(Aim of the task): Everything from the line containing "J1 pin 2: +5V -> W8" through the end of the entries should be output exactly; nothing before it is wanted.

[Raw data]

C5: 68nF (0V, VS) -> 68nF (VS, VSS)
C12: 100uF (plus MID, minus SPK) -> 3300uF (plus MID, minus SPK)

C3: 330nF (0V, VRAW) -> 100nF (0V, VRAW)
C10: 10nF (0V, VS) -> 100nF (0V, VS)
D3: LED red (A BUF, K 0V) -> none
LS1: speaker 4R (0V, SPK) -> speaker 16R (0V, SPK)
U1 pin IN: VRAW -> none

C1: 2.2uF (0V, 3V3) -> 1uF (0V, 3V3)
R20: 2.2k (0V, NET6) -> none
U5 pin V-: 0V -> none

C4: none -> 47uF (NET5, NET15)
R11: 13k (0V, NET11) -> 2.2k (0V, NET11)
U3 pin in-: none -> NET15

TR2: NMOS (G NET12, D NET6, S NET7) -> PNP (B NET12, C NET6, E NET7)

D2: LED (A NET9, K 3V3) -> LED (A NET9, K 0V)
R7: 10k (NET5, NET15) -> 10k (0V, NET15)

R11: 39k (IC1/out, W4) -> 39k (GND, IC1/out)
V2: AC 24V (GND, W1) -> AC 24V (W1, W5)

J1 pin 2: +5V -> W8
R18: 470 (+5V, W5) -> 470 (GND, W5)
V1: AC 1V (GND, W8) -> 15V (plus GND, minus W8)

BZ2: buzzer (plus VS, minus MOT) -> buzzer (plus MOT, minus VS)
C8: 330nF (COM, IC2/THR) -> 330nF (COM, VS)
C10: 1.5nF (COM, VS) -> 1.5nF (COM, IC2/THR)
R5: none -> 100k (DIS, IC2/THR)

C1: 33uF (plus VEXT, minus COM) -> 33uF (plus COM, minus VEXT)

[/Raw data]

(Reply):
J1 pin 2: +5V -> W8
R18: 470 (+5V, W5) -> 470 (GND, W5)
V1: AC 1V (GND, W8) -> 15V (plus GND, minus W8)

BZ2: buzzer (plus VS, minus MOT) -> buzzer (plus MOT, minus VS)
C8: 330nF (COM, IC2/THR) -> 330nF (COM, VS)
C10: 1.5nF (COM, VS) -> 1.5nF (COM, IC2/THR)
R5: none -> 100k (DIS, IC2/THR)

C1: 33uF (plus VEXT, minus COM) -> 33uF (plus COM, minus VEXT)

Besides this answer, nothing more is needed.